Data for processing:

- - -

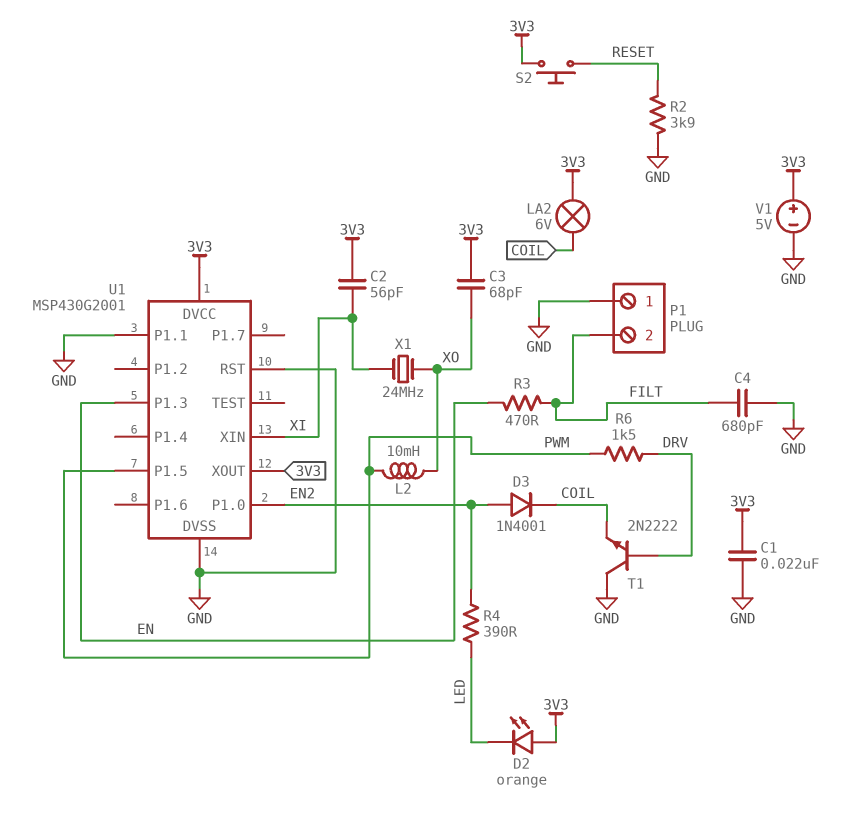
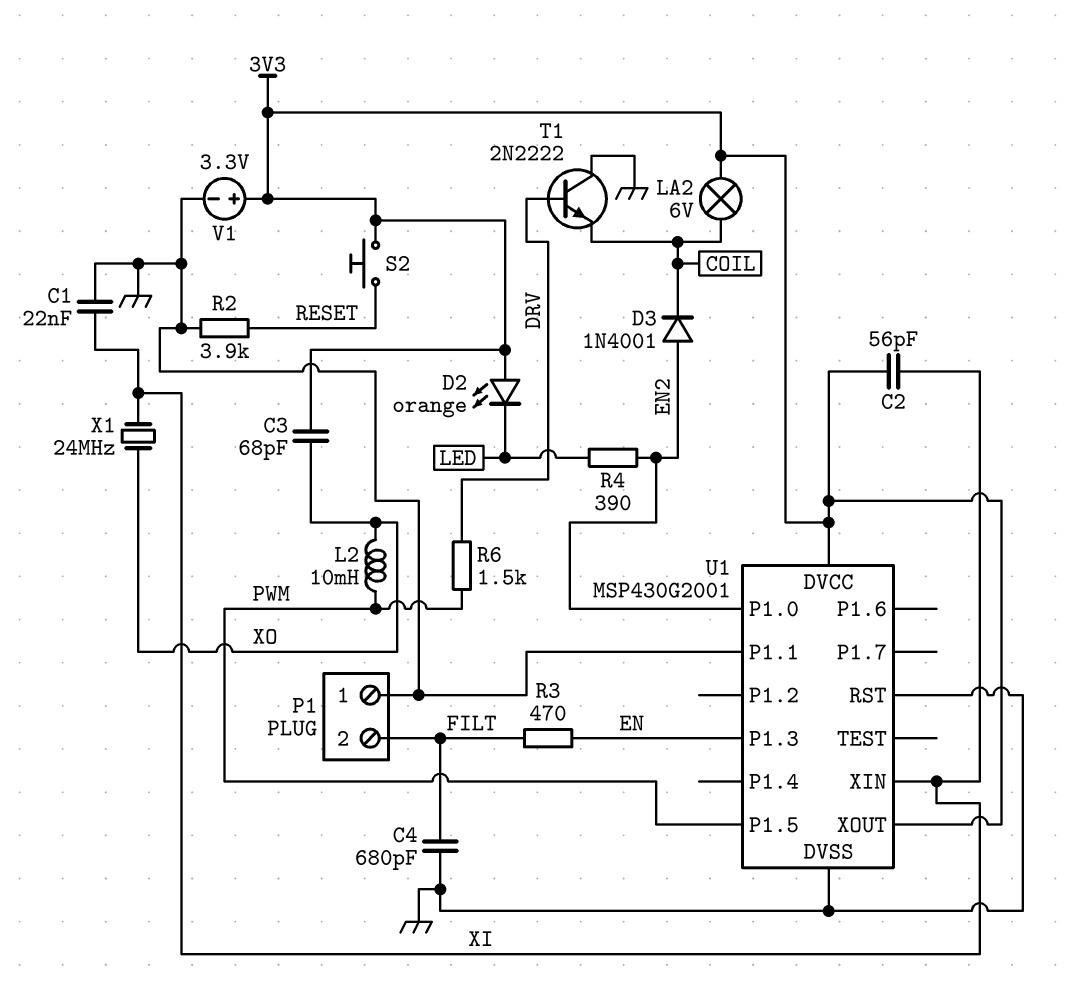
C1: 22nF (3V3, GND) -> 22nF (GND, XI)
V1: 5V (plus 3V3, minus GND) -> 3.3V (plus 3V3, minus GND)

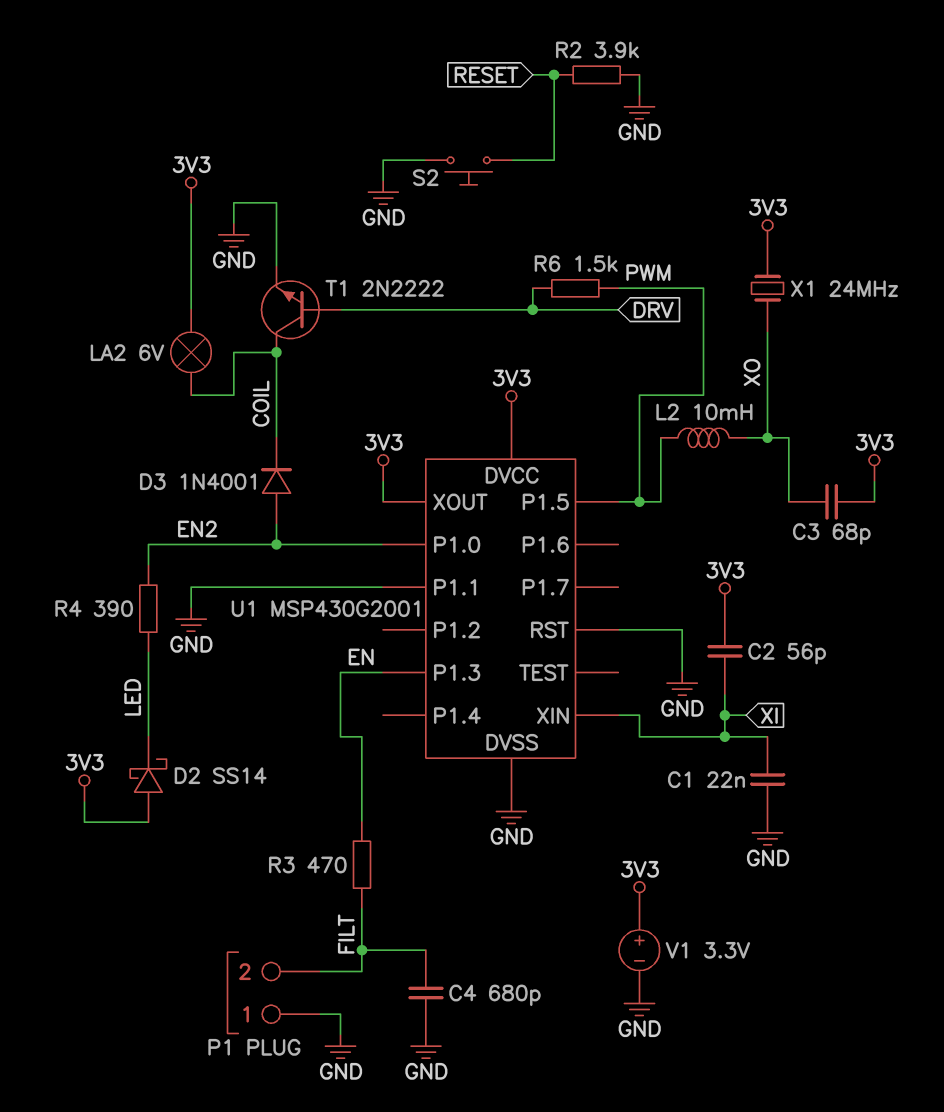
D2: LED orange (A 3V3, K LED) -> schottky SS14 (A 3V3, K LED)
S2: button (3V3, RESET) -> button (GND, RESET)
T1: NPN 2N2222 (B DRV, C GND, E COIL) -> NPN 2N2222 (B DRV, C COIL, E GND)
X1: 24MHz (XI, XO) -> 24MHz (3V3, XO)

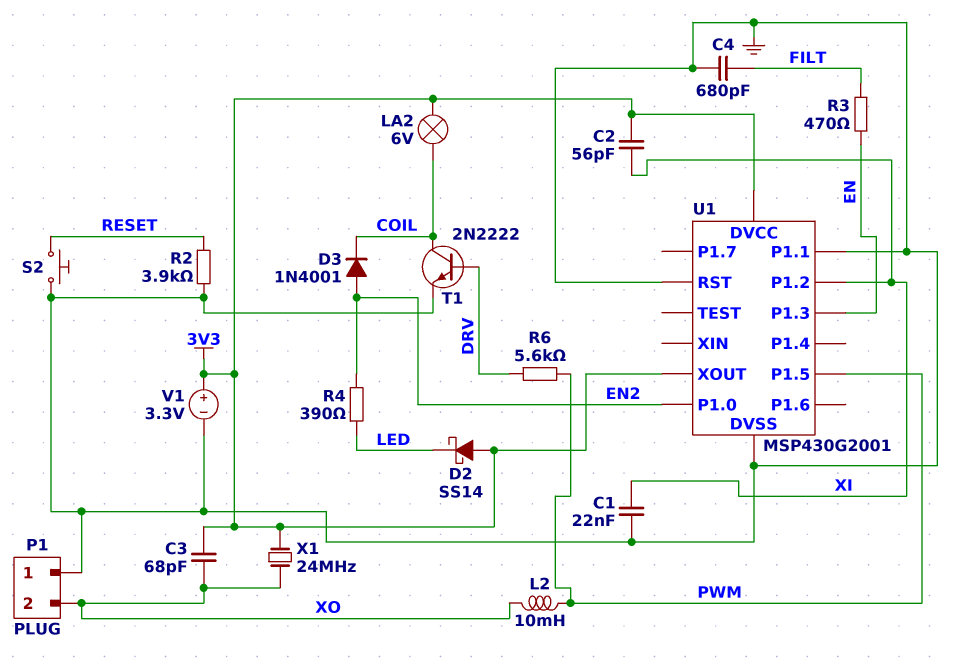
P1 pin 2: FILT -> XO
R6: 1.5k (DRV, PWM) -> 5.6k (DRV, PWM)
U1 pin P1.2: none -> XI
U1 pin XIN: XI -> none

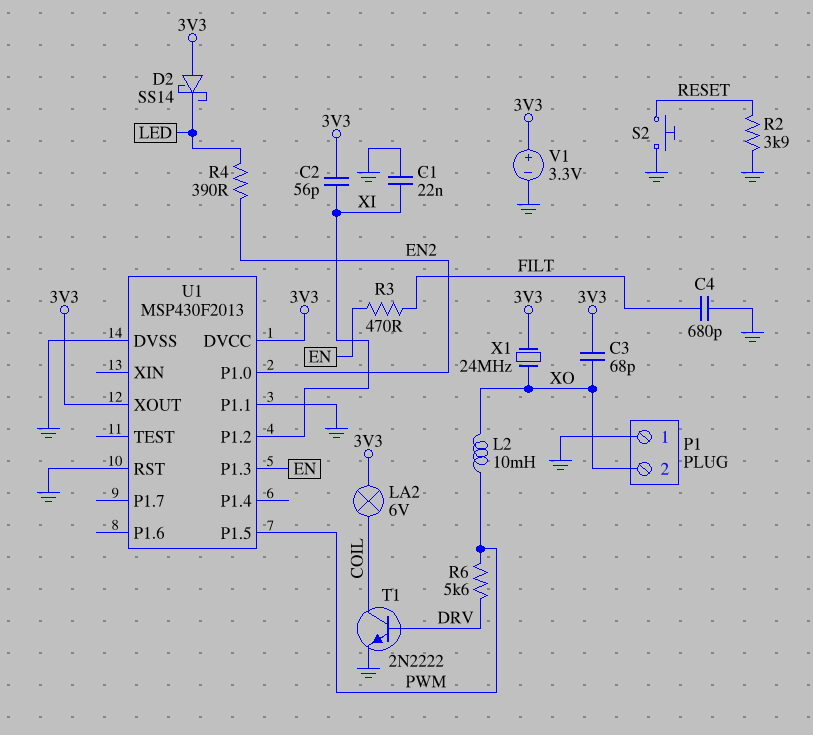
D3: diode 1N4001 (A EN2, K COIL) -> none
U1: MSP430G2001 -> MSP430F2013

- - -

How to complete this task: Tally every line in the listing that holds "none" and answer with the total only.

Result: 3